Shape position tracking data

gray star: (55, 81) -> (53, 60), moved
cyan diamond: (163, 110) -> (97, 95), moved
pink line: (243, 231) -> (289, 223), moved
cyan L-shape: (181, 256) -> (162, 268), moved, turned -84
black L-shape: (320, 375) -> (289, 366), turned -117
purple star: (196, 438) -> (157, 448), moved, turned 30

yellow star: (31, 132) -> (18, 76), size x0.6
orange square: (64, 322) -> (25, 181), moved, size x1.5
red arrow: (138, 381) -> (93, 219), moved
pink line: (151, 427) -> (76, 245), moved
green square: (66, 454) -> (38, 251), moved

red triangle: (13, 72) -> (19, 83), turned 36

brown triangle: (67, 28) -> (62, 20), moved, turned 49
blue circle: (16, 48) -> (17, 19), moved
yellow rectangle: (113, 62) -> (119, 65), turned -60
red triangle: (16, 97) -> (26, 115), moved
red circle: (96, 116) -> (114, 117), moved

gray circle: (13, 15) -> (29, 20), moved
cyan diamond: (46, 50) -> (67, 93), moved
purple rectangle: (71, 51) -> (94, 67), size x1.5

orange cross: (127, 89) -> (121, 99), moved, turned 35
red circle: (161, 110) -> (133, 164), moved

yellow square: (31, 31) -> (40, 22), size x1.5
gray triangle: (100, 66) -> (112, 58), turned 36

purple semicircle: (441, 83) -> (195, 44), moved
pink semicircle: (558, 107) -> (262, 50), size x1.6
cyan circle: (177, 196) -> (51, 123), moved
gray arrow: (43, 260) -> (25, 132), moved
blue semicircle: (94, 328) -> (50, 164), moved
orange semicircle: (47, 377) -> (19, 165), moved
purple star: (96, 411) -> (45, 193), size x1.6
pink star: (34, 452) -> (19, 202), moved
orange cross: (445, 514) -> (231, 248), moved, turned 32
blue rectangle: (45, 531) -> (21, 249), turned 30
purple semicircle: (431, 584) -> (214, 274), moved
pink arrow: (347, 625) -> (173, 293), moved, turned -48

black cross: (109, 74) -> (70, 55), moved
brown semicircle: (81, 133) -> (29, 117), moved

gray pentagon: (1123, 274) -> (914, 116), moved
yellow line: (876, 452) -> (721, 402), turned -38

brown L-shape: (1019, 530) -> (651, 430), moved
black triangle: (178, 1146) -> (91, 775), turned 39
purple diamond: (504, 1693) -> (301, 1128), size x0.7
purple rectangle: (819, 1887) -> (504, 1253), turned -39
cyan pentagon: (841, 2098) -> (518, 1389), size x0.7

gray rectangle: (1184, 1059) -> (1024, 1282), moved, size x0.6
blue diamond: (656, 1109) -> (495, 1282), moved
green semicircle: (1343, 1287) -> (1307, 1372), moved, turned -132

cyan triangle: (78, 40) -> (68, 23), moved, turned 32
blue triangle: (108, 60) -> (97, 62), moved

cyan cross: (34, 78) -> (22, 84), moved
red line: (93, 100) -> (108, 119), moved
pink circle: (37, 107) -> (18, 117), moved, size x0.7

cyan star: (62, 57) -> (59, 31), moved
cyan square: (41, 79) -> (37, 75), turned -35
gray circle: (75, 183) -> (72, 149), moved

- **Task item**: Say, as a single number, how many lines of the records hold the word "rectangle".

- **Worked solution**: 5